Exercise objective: Exactly repeat all the records below, omitting the images they hold.

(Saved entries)
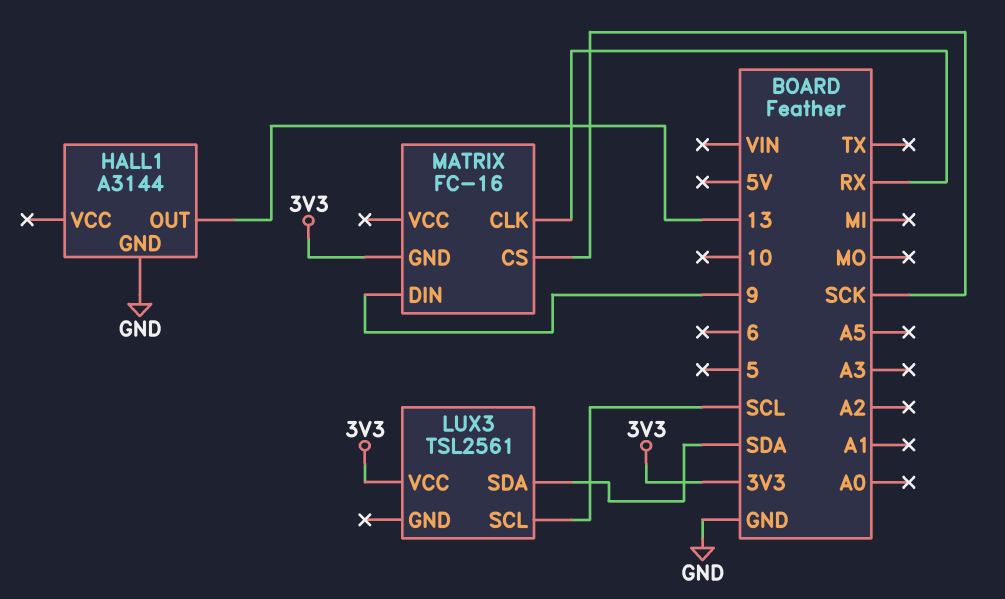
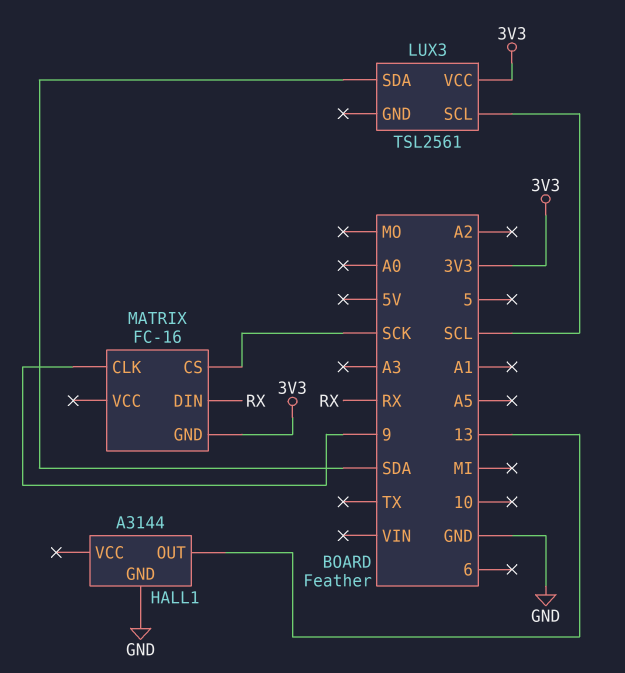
MATRIX pin CLK: RX -> 9
MATRIX pin DIN: 9 -> RX

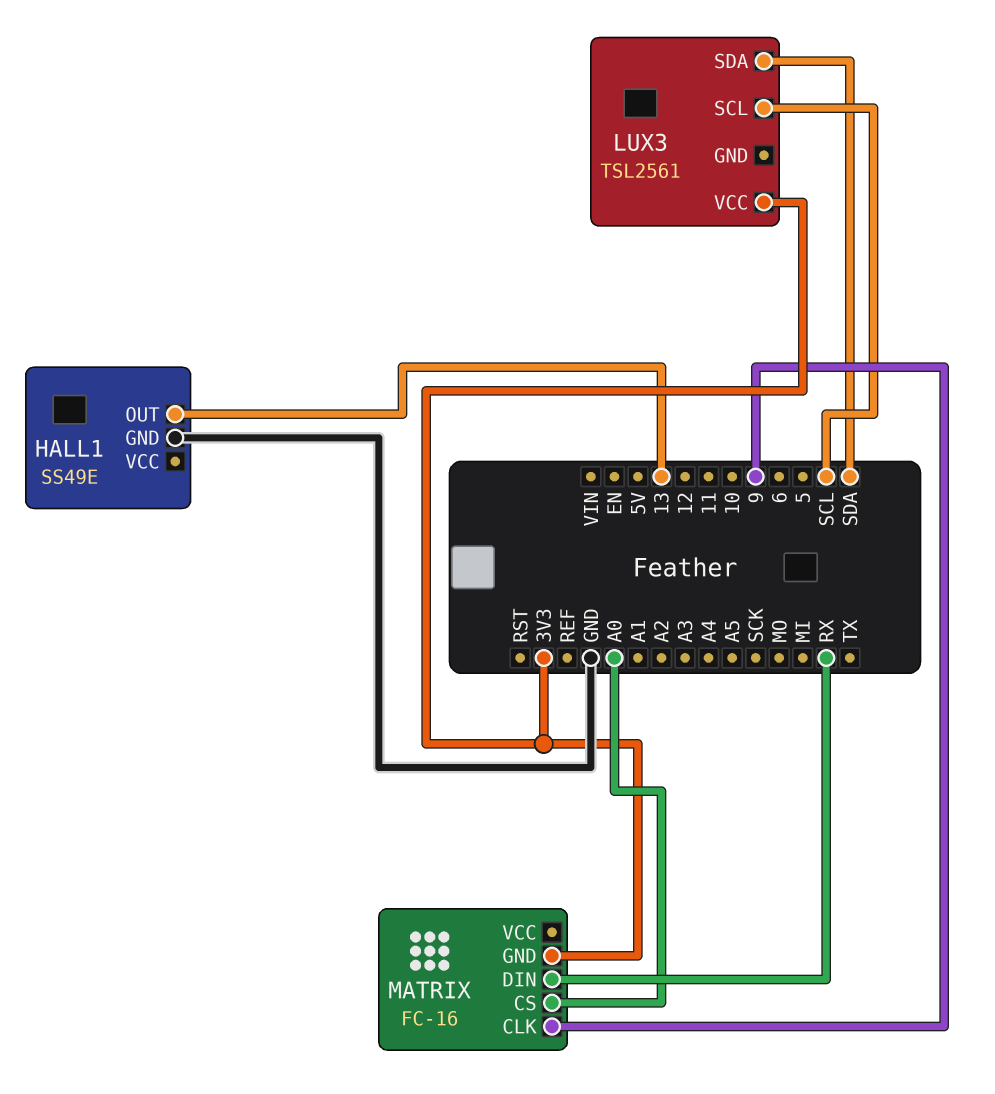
HALL1: A3144 -> SS49E
MATRIX pin CS: SCK -> A0

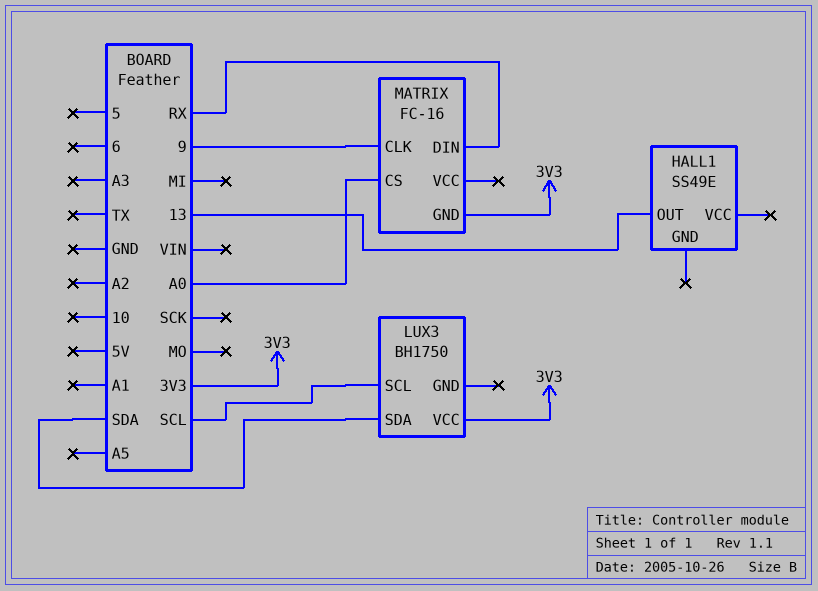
HALL1 pin GND: GND -> none
LUX3: TSL2561 -> BH1750

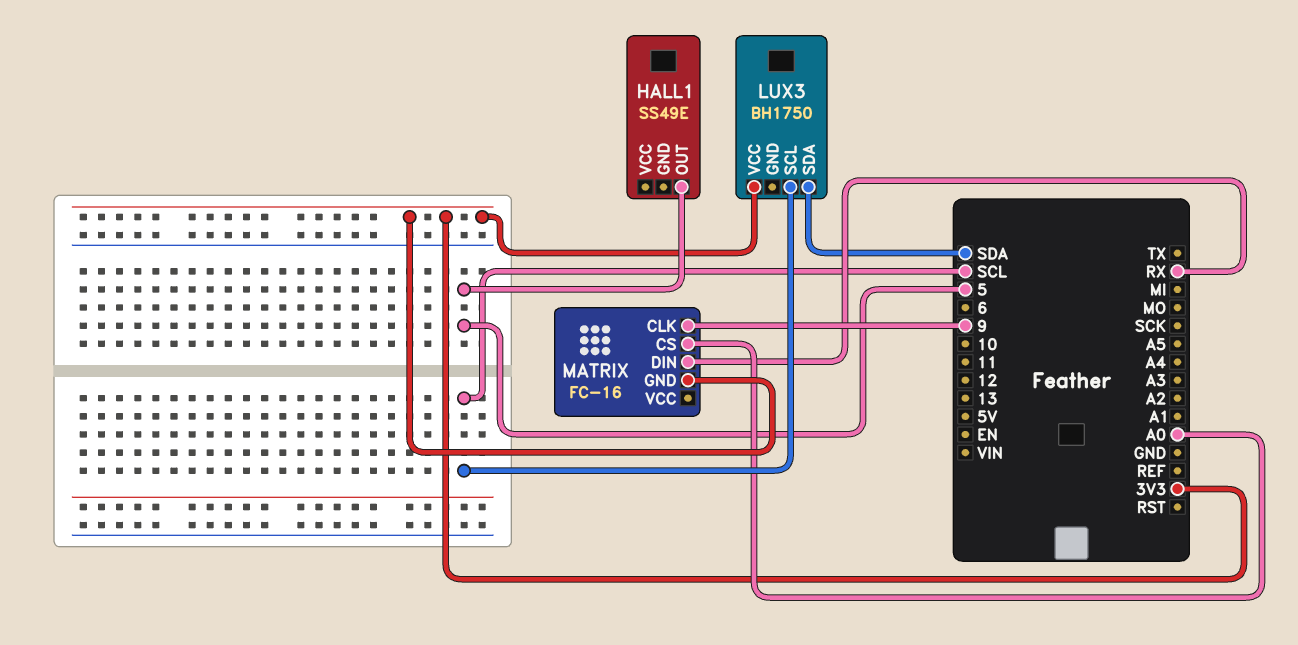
HALL1 pin OUT: 13 -> 5

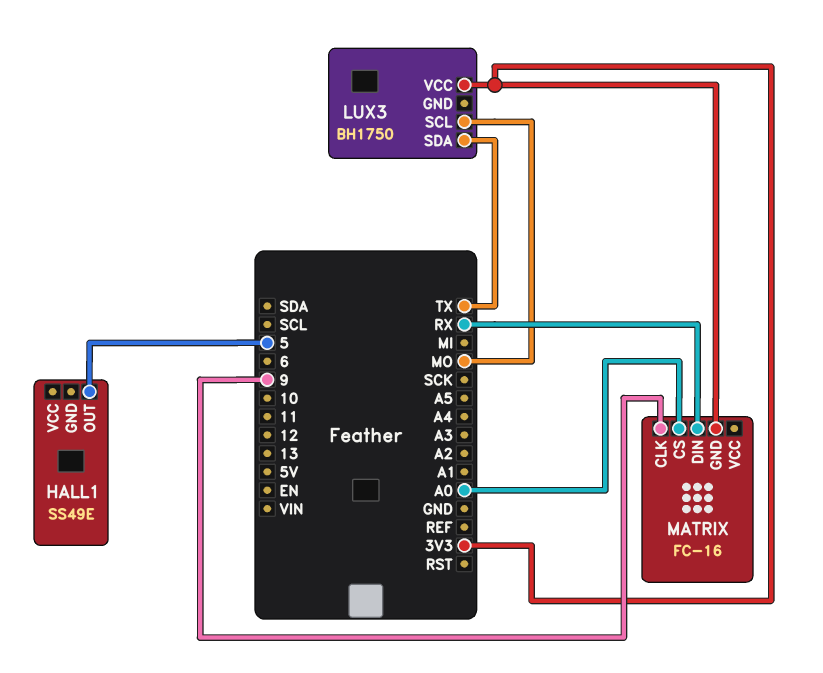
LUX3 pin SCL: SCL -> MO
LUX3 pin SDA: SDA -> TX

Solution for this exercise:
MATRIX pin CLK: RX -> 9
MATRIX pin DIN: 9 -> RX

HALL1: A3144 -> SS49E
MATRIX pin CS: SCK -> A0

HALL1 pin GND: GND -> none
LUX3: TSL2561 -> BH1750

HALL1 pin OUT: 13 -> 5

LUX3 pin SCL: SCL -> MO
LUX3 pin SDA: SDA -> TX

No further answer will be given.